--- Given entries ---
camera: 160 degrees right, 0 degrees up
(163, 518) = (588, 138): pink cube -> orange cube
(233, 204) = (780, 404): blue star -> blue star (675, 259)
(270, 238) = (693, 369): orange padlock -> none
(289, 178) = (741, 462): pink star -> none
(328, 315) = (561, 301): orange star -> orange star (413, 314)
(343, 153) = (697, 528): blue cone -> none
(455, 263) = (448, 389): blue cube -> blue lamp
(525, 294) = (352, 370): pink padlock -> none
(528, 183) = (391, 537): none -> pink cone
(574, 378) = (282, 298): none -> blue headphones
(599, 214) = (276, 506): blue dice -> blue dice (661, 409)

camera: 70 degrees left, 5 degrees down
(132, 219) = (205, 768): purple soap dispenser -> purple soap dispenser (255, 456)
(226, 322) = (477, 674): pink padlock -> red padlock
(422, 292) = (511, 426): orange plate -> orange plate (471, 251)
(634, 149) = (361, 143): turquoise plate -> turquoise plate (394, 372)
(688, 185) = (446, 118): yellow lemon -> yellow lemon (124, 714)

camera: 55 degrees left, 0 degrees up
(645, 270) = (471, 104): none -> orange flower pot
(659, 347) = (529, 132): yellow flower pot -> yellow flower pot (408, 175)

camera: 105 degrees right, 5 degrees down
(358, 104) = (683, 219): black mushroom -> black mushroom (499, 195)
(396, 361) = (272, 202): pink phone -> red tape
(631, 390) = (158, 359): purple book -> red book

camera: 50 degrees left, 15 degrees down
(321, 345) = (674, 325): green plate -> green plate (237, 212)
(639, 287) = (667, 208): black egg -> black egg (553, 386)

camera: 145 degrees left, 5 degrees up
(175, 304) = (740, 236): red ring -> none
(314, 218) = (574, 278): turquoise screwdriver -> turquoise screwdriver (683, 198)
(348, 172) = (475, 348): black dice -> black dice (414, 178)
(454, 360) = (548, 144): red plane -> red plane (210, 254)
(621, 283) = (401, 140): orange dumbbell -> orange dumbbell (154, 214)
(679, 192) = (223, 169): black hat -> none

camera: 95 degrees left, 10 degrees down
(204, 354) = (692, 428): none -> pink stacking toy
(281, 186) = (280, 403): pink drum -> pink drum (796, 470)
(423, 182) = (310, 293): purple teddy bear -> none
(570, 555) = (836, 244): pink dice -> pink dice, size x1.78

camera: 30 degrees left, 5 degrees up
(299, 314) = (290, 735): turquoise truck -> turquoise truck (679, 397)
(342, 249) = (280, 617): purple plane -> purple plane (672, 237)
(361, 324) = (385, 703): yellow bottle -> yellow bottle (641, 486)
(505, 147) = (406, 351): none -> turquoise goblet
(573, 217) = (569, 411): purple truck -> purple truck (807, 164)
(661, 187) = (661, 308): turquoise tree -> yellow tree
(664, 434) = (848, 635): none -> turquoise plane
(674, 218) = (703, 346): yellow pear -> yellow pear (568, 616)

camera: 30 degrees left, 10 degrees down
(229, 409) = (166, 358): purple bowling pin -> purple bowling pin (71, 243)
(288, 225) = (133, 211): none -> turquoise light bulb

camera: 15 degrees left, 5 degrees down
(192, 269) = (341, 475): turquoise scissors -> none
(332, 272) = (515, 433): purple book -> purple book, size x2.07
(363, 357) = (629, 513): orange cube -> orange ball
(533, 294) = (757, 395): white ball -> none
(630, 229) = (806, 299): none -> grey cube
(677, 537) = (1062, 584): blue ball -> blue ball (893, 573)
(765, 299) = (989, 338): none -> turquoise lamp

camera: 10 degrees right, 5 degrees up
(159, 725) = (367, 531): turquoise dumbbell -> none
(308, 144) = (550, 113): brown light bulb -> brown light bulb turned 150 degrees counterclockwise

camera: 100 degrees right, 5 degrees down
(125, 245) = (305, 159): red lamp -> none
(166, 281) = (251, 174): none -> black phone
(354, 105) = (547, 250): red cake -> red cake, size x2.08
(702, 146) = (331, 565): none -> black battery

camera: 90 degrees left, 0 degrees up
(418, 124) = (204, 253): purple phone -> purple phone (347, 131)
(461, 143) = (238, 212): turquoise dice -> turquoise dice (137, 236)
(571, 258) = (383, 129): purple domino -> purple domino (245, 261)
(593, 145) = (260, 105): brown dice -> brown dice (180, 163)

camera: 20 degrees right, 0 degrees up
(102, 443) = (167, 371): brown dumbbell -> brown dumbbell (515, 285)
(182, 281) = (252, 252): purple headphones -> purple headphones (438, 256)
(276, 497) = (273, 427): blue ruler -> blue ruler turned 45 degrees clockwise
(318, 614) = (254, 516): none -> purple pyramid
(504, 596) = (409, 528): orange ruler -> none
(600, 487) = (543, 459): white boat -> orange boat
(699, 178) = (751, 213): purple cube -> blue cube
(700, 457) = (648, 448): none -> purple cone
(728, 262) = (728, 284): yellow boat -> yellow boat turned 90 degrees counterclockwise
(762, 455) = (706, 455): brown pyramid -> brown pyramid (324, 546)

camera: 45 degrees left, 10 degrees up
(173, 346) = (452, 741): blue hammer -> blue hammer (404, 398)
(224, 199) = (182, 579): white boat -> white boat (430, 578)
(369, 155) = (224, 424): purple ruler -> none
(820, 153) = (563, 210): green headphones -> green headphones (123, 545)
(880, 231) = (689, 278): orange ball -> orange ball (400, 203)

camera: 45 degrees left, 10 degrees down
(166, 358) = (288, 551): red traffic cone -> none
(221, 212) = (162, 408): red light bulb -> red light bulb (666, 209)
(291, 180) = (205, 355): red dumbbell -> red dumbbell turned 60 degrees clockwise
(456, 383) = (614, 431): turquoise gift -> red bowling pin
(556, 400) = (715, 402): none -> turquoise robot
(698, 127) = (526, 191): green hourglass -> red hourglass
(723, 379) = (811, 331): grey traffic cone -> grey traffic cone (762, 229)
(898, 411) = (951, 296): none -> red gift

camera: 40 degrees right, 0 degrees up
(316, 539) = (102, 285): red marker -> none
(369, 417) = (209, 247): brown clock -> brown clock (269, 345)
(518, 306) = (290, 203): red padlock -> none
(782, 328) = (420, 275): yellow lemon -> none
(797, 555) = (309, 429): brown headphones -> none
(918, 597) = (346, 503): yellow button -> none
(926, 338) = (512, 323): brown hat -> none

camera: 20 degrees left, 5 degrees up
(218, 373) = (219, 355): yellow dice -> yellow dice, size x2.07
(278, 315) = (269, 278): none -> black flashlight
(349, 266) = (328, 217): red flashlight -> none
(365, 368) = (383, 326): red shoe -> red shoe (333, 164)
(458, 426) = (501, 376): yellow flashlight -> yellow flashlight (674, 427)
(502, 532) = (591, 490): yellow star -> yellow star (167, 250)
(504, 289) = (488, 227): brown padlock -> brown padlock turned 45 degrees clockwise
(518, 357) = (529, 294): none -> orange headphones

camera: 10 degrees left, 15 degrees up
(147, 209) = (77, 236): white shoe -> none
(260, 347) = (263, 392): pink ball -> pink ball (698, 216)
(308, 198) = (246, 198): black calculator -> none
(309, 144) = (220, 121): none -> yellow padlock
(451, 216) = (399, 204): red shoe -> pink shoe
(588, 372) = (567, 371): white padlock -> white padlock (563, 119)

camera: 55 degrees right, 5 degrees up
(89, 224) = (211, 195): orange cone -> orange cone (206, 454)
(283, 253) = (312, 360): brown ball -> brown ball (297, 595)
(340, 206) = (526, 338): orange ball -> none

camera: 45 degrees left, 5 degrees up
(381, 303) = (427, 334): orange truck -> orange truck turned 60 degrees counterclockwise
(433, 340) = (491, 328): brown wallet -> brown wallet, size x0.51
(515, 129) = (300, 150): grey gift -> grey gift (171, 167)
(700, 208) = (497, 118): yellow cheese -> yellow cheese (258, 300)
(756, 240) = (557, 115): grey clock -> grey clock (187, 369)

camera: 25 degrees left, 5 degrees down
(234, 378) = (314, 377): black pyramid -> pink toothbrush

--- Work instruction ---
Begin at the first line of the records above and restate each line word for word, stopping after the line with "(645, 270) = (471, 104): none".

--- Output for this task ---
camera: 160 degrees right, 0 degrees up
(163, 518) = (588, 138): pink cube -> orange cube
(233, 204) = (780, 404): blue star -> blue star (675, 259)
(270, 238) = (693, 369): orange padlock -> none
(289, 178) = (741, 462): pink star -> none
(328, 315) = (561, 301): orange star -> orange star (413, 314)
(343, 153) = (697, 528): blue cone -> none
(455, 263) = (448, 389): blue cube -> blue lamp
(525, 294) = (352, 370): pink padlock -> none
(528, 183) = (391, 537): none -> pink cone
(574, 378) = (282, 298): none -> blue headphones
(599, 214) = (276, 506): blue dice -> blue dice (661, 409)

camera: 70 degrees left, 5 degrees down
(132, 219) = (205, 768): purple soap dispenser -> purple soap dispenser (255, 456)
(226, 322) = (477, 674): pink padlock -> red padlock
(422, 292) = (511, 426): orange plate -> orange plate (471, 251)
(634, 149) = (361, 143): turquoise plate -> turquoise plate (394, 372)
(688, 185) = (446, 118): yellow lemon -> yellow lemon (124, 714)

camera: 55 degrees left, 0 degrees up
(645, 270) = (471, 104): none -> orange flower pot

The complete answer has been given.